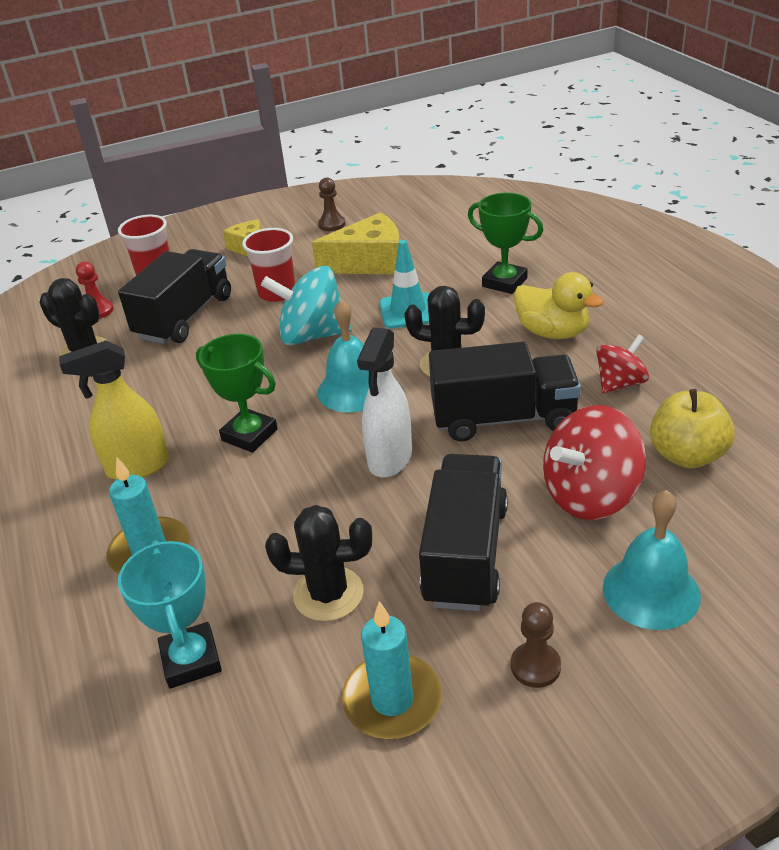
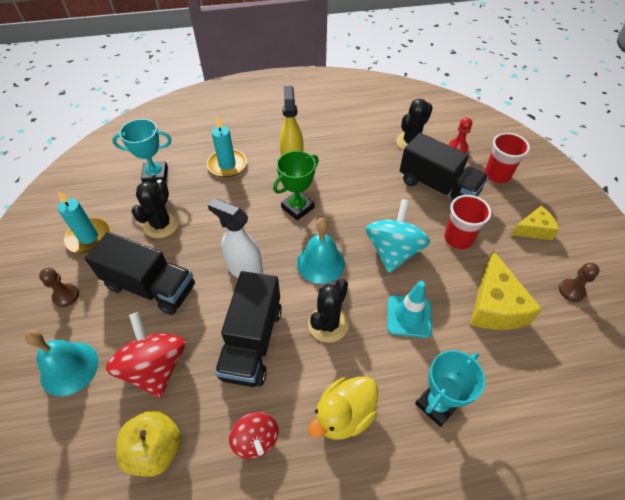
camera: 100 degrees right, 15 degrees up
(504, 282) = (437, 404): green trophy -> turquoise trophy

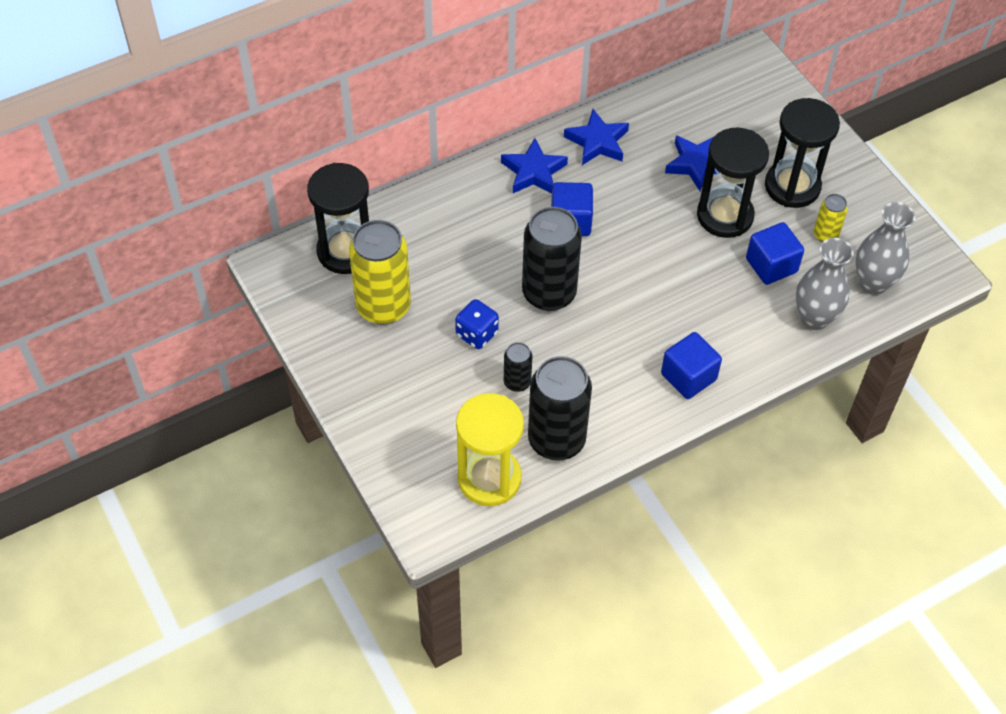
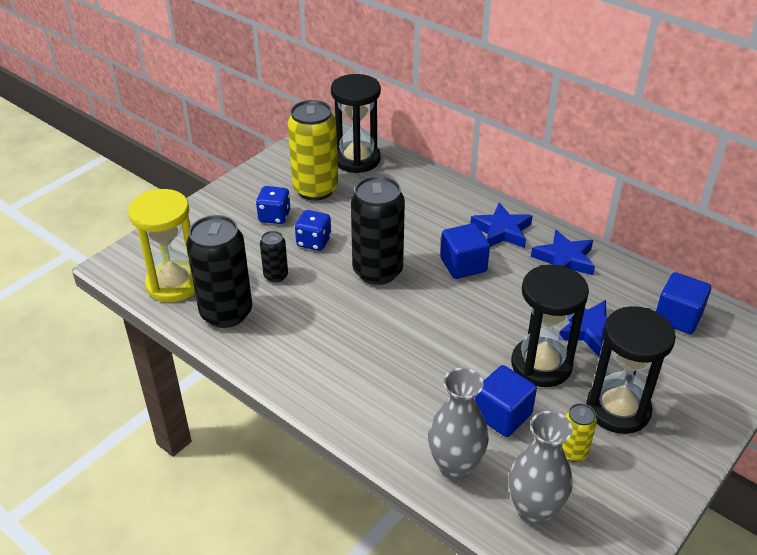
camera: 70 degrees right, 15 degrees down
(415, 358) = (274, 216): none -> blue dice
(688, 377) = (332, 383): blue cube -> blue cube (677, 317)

...

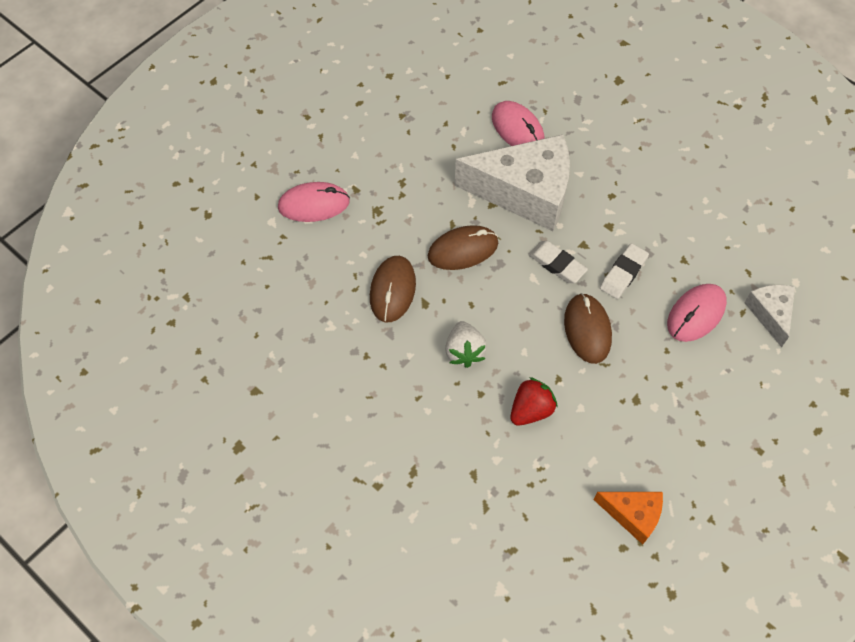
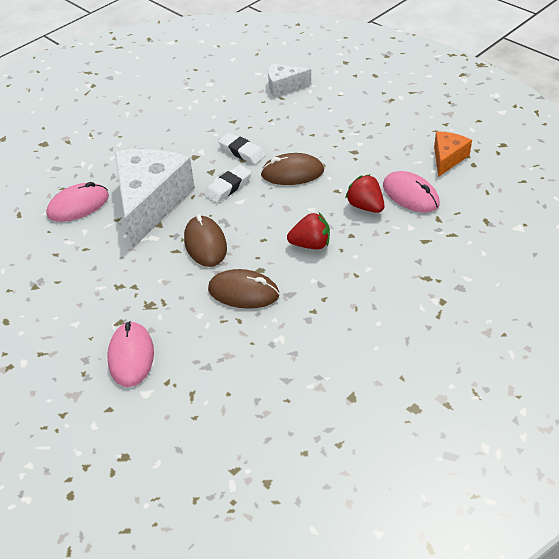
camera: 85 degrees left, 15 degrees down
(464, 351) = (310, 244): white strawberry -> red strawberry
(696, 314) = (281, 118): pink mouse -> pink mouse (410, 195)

**What is needed:** Using the listing, collect all lines in which the string "down" is found.

**Answer for this exercise:**
camera: 70 degrees right, 15 degrees down
camera: 85 degrees left, 15 degrees down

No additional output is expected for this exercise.